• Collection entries

★ ★ ★ ★

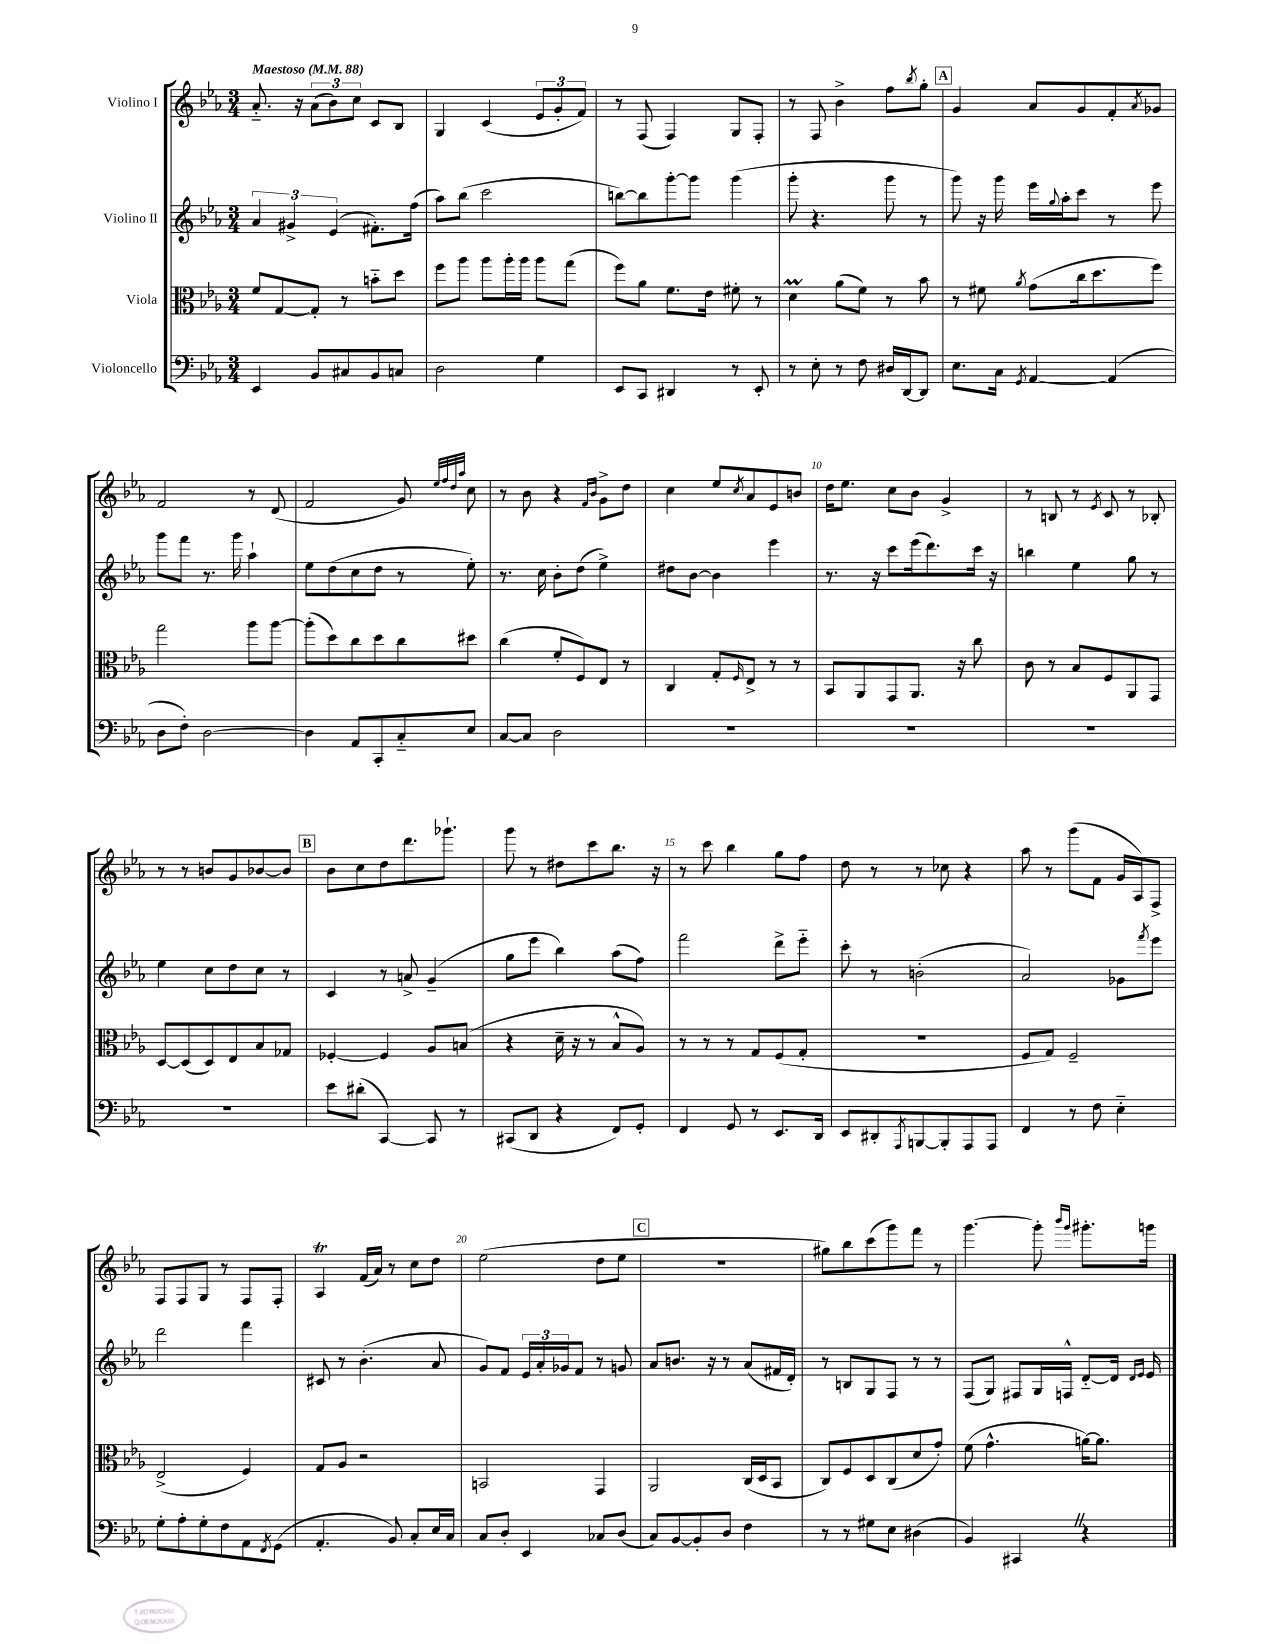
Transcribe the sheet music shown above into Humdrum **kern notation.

**kern	**kern	**kern	**kern
*part4	*part3	*part2	*part1
*staff4	*staff3	*staff2	*staff1
*I"Violoncello	*I"Viola	*I"Violino II	*I"Violino I
*clefF4	*clefC3	*clefG2	*clefG2
*k[b-e-a-]	*k[b-e-a-]	*k[b-e-a-]	*k[b-e-a-]
*M3/4	*M3/4	*M3/4	*M3/4
*MM88	*MM88	*MM88	*MM88
=1	=1	=1	=1
!	!	!	!LO:TX:a:B:t=Maestoso
4EE-/	8f/L	6a-/	8.a-/
.	[8G/	.	.
.	.	6g#X^/	.
.	.	.	16r
8BB-/L	8G'/J]	.	(12a-\L
.	.	(6e-/	12b-\)
8C#X/	8r	.	.
.	.	.	12cc\J
8BB-/	8bn\L	8.f#X'\L)	8c/L
8Cn/J	8dd\J	.	8B-/J
.	.	(16ff\Jk	.
=2	=2	=2	=2
2D\	8ff\L	8aa-\L)	4G/
.	8aa-\J	(8bb-\J	.
.	8aa-\L	2ccc\	(4c/
.	16aa-'\L	.	.
.	16aa-\JJ	.	.
4G\	8aa-\L	.	12e-/L
.	.	.	12g'/
.	(8gg\J	.	.
.	.	.	12f/J)
=3	=3	=3	=3
8EE-/L	8ff\L)	[8bbn\L)	8r
8CC/J	8a-\J	8bb\]	(8F/
4DD#X/	8.f\L	[8ggg'\	4F/)
.	.	8ggg\J]	.
.	16e-\Jk	.	.
8r	8f#X'\	(4ggg\	8G/L
8EE-'/	8r	.	8F'/J
=4	=4	=4	=4
8r	4dm\	8ggg'\	8r
8E-'\	.	4.r	8F/
8r	(8a-\L	.	4b-^\
8F\	8f\J)	.	.
16D#X/LL	8r	8ggg\	8ff\L
[16DD/J	.	.	.
.	.	.	8qbb-/
8DD/J]	8b-\	8r	8gg'\J
!!LO:REH:place=s1:t=A
=5	=5	=5	=5
8.E-\L	8r	8ggg\)	4g/
.	8f#X\	16r	.
16C\Jk	.	16ggg\	.
8qGG/	8qa-/	.	.
[4AA-/	(8g\L	16eee-\LL	8a-/L
.	.	8qqgg/	.
.	.	16aa-'\J	.
.	16cc\k	8ccc\J	8g/
.	8.dd\	.	.
(4AA-/]	.	8r	8f'/
.	.	.	8qa-/
.	8ff\J)	8eee-\	8g-X/J
!!LO:LB:g=z
=6	=6	=6	=6
8D\L	2gg\	8ggg\L	2f/
8F'\J)	.	8fff\J	.
[2D\	.	8.r	.
.	.	16ggg\	.
.	8aa-\L	4aa-`\	8r
.	[8aa-\J	.	(8d/
=7	=7	=7	=7
4D\]	(8aa-'\L]	8ee-\L	2f/
.	8dd\)	(8dd\	.
8AA-/L	8cc\	8cc\	.
8CC'/	8dd\	8dd\J	.
8C/	8cc\	8r	8g/)
.	.	.	32qqee-/LLL
.	.	.	32qqff/
.	.	.	32qqdd/
.	.	.	32qqaa-/JJJ
8E-/J	8dd#X\J	8ee-'\)	8cc\
=8	=8	=8	=8
[8C/L	(4cc\	8.r	8r
8C/J]	.	.	8b-\
.	.	16cc\	.
2D\	8f'/L	8b-'\L	4r
.	8F/)	(8dd\J	.
.	.	.	16qqf/LL
.	.	.	16qqb-/JJ
.	8E-/J	4ee-^\)	8g^\L
.	8r	.	8dd\J
=9	=9	=9	=9
2.r	4C/	8dd#X\L	4cc\
.	.	[8b-\J	.
.	8G'/L	4b-\]	8ee-/L
.	16qqF/	.	8qcc/
.	8E-^/J	.	8a-/
.	8r	4eee-\	8e-/
.	8r	.	8bn/J
=10	=10	=10	=10
2.r	8BB-/L	8.r	16dd\KL
.	.	.	8.ee-\J
.	8AA-/	.	.
.	.	16r	.
.	8GG/	8ccc\L	8cc\L
.	8.AA-/J	(16eee-\k	8b-\J
.	.	8.ddd\)	.
.	.	.	4g^/
.	16r	.	.
.	8cc\	16ccc\Jk	.
.	.	16r	.
=11	=11	=11	=11
2.r	8c\	4bbn\	8r
.	8r	.	8Bn/
.	8B-/L	4ee-\	8r
.	.	.	8qe-/
.	8F/	.	8c/
.	8AA-/	8gg\	8r
.	8GG/J	8r	8B-X'/
!!LO:LB:g=z
=12	=12	=12	=12
2.r	[8D/L	4ee-\	8r
.	(8D/]	.	8r
.	8D/)	8cc\L	8bn/L
.	8E-/	8dd\	8g/
.	8B-/	8cc\J	[8b-X/
.	8G-X/J	8r	8b-/J]
!!LO:REH:place=s1:t=B
=13	=13	=13	=13
8e-\L	[4F-X'/	4c/	8b-\L
(8d#X'\J	.	.	8cc\
[4CC/)	4F-/]	8r	8dd\
.	.	8an^/	8.ddd\
8CC/]	8A-/L	(4g~/	.
.	.	.	8.ggg-X`\J
8r	(8Bn/J	.	.
=14	=14	=14	=14
(8CC#X/L	4r	8gg\L	8ggg\
8DD/J	.	8eee-\J	8r
4r	16d~\	4bb-\)	8dd#X\L
.	16r	.	.
.	8r	.	8ccc\
8FF/L)	8B-^^/L	(8aa-\L	8.bb-\J
8GG'/J	8A-/J)	8ff\J)	.
.	.	.	16r
=15	=15	=15	=15
4FF/	8r	2fff\	8r
.	8r	.	8ccc\
8GG/	8r	.	4bb-\
8r	8G/L	.	.
8.EE-/L	(8F/	8ddd^\L	8gg\L
.	8G'/J	8eee-\J	8ff\J
16DD/Jk	.	.	.
=16	=16	=16	=16
8EE-/L	2.r	8ccc'\	8dd\
8DD#X'/	.	8r	8r
8qAAA-/	.	.	.
[8BBBn/	.	(2bn'\	8r
8BBB'/]	.	.	8cc-X\
8AAA-/	.	.	4r
8AAA-/J	.	.	.
=17	=17	=17	=17
4FF/	8F/L	2a-/)	8aa-\
.	8G/J)	.	8r
8r	2F~/	.	(8ggg\L
8F\	.	.	8f\J
4E-\	.	8g-X\L	16g/LL
.	.	.	16A-/J)
.	.	8qfff/	.
.	.	8eee-\J	8F^/J
!!LO:LB:g=z
=18	=18	=18	=18
8G'\L	(2E-^/	2ddd\	8F/L
8A-'\	.	.	8F/
8G'\	.	.	8G/J
8F\	.	.	8r
8AA-\	4F/)	4fff\	8F/L
8qFF/	.	.	.
(8GG\J	.	.	8F'/J
=19	=19	=19	=19
4.AA-'/	8G/L	8c#X/	4A-T/
.	8A-/J	8r	.
.	2r	(4.b-'\	(16f/LL
.	.	.	16a-/JJ)
8BB-/)	.	.	8r
8C'/L	.	.	8cc\L
16E-/L	.	8a-/	8dd\J
16C/JJ	.	.	.
=20	=20	=20	=20
8C/L	2BBn/	8g/L)	(2ee-\
8D'/J	.	8f/J	.
4EE-/	.	24e-/LL	.
.	.	24a-'/	.
.	.	24g-X/J	.
.	.	8f/J	.
8C-X/L	4GG/	8r	8dd\L
(8D/J	.	8gn/	8ee-\J
!!LO:REH:place=s1:t=C
=21	=21	=21	=21
8C/L)	2AA-/	8a-/L	2.r
[8BB-/	.	8.bn/J	.
8BB-'/]	.	.	.
.	.	16r	.
8D/J	.	8r	.
4F\	(16C/LL	(8a-/L	.
.	16D/J	.	.
.	8BB-/J	16f#X/L	.
.	.	16d'/JJ)	.
=22	=22	=22	=22
8r	8C/L)	8r	8gg#X\L)
8r	8F/	8Bn/L	8bb-\
8G#X\L	8D/	8G/	(8ccc\
8E-\J	(8C/	8F/J	8ggg\)
(4D#X\	8d/	8r	8fff\J
.	8g'/J)	8r	8r
=23	=23	=23	=23
4BB-/)	(8f\	(8F/L	[4.ggg\
.	4.g^^\	8G/J)	.
4CC#XZ/	.	8F#X/L	.
.	.	16G/L	8ggg'\]
.	.	16Fn^^/JJ	.
.	.	.	16qqbbb-/LL
.	.	.	16qqggg/JJ
4r	[16an\KL)	[8d/L	8.ggg#X'\L
.	8.a\J]	.	.
.	.	16d/Jk]	.
.	.	16qqd/LL	.
.	.	16qqe-/JJ	.
.	.	16e-/	16gggn\Jk
==	==	==	==
*-	*-	*-	*-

★ ★ ★ ★

• Task brief
List each line in the rows above that contains the string "kern". Case must match.

• Solution for this problem
Transcribe the sheet music shown above into Humdrum **kern notation.
**kern	**kern	**kern	**kern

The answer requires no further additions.